### EXTRACTED ENTRIES
***

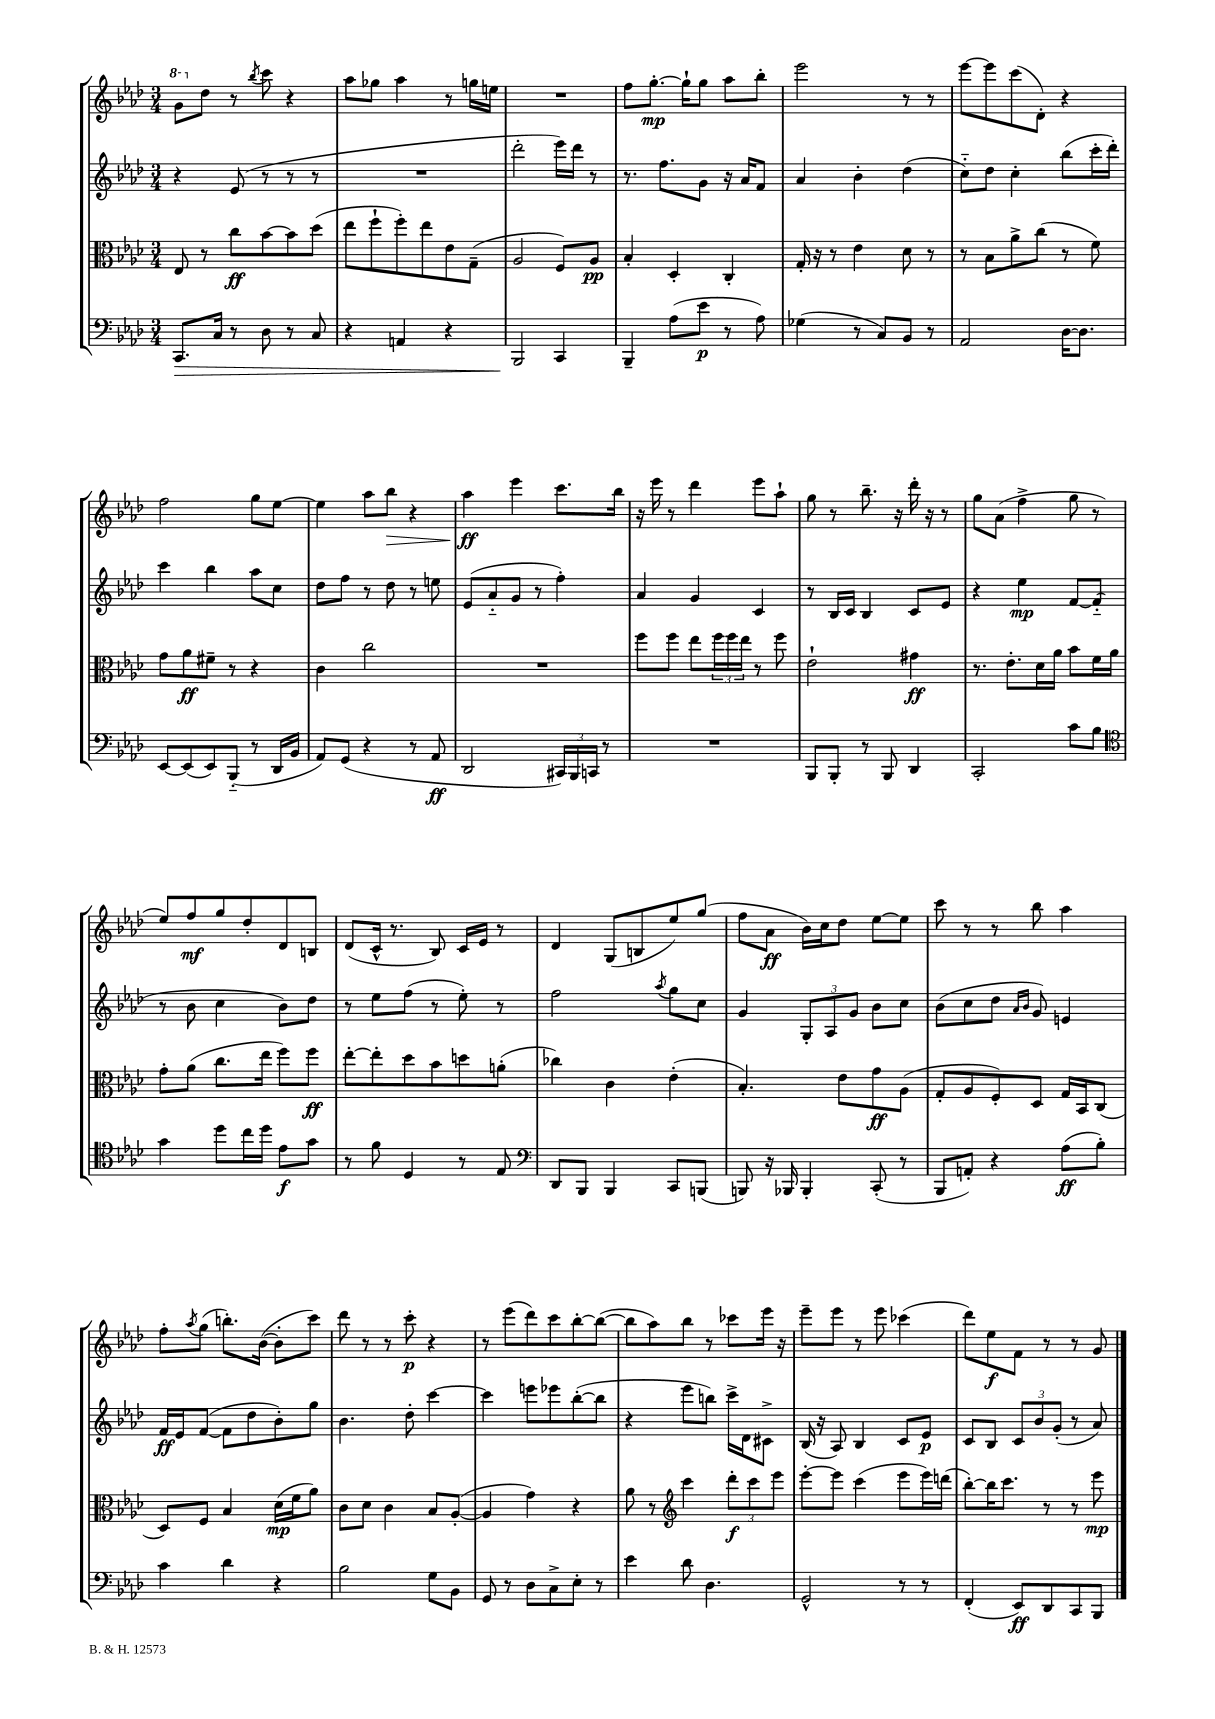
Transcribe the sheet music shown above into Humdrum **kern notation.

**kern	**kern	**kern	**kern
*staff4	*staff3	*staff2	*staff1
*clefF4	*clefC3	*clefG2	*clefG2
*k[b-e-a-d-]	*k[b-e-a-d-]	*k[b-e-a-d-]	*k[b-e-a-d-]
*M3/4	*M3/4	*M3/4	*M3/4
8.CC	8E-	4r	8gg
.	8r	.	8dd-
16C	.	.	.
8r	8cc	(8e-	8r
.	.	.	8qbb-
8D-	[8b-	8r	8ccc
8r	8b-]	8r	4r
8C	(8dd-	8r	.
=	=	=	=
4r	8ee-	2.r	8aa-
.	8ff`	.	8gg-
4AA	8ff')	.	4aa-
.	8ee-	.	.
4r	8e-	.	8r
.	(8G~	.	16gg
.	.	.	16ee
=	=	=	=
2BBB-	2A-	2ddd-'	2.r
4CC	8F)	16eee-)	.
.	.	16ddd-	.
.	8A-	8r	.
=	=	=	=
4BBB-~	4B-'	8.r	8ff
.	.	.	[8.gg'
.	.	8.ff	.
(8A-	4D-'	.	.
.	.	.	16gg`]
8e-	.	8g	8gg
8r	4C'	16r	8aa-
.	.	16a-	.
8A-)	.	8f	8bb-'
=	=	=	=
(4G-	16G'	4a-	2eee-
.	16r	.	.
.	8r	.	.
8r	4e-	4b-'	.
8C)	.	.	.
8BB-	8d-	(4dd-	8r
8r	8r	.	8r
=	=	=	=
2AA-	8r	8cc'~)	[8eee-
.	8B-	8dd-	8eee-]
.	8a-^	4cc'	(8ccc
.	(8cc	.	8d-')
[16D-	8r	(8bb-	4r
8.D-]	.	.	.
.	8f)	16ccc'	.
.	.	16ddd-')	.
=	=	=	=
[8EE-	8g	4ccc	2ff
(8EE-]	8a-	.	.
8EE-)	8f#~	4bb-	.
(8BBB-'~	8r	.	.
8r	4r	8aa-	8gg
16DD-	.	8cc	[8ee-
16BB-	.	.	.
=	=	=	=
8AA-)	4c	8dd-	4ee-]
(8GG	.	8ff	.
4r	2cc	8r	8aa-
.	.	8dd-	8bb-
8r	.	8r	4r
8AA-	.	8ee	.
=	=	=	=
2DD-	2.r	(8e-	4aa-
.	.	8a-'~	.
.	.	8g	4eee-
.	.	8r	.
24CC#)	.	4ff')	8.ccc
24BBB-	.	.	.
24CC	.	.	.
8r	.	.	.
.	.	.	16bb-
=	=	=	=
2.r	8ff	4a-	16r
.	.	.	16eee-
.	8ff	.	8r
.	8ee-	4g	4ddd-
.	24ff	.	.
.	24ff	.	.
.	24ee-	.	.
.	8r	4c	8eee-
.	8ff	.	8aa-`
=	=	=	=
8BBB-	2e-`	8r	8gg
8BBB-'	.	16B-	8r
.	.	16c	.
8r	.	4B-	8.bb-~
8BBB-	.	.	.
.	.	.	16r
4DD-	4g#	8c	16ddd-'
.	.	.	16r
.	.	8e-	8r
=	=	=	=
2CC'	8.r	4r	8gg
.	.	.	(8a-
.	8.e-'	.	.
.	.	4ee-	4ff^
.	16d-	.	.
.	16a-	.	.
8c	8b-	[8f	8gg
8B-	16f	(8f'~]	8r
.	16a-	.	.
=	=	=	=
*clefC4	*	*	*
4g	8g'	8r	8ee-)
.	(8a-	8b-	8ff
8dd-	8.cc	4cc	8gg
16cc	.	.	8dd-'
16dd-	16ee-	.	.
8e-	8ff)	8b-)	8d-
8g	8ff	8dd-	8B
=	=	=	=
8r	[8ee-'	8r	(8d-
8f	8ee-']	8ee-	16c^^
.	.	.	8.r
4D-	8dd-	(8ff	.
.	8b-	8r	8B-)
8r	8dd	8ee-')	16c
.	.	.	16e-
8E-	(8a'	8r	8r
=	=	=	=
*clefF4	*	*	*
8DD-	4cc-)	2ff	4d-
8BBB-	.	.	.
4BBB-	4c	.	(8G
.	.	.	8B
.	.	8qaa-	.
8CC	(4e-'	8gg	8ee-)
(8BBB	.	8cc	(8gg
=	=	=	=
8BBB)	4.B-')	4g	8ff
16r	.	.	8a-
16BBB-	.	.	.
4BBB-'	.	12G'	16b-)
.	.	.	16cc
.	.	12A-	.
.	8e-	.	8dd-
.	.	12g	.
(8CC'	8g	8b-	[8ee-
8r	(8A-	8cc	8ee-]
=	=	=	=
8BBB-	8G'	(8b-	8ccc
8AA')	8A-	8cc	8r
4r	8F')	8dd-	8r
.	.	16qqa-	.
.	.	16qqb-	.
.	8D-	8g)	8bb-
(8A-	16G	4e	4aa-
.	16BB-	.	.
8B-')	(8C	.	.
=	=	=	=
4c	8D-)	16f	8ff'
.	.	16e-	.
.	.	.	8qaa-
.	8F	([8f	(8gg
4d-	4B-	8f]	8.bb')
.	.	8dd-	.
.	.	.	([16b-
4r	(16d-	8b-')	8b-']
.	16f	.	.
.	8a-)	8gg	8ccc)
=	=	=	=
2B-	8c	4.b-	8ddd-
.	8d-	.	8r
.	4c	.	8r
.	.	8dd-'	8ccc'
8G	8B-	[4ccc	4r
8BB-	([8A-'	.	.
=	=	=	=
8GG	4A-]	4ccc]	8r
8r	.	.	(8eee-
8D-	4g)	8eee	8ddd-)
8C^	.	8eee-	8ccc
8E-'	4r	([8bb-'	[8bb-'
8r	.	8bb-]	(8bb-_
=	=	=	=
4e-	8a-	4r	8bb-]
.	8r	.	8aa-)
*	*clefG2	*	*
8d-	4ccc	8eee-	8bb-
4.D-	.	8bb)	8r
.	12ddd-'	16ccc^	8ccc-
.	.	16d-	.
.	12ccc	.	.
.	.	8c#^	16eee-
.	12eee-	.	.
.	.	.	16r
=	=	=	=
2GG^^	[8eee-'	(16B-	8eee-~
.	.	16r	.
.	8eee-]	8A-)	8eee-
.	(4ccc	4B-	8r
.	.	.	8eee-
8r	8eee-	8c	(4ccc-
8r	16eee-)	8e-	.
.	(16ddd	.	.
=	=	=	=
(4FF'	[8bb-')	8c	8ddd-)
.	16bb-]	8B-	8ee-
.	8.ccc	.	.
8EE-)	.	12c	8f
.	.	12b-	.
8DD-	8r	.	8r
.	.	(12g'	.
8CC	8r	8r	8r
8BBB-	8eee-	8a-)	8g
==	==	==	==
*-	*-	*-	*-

***

### WHAT THIS TASK INVOLVES
Collect every line in the records above that contains the string "kern".

### WRITTEN REPLY
Transcribe the sheet music shown above into Humdrum **kern notation.
**kern	**kern	**kern	**kern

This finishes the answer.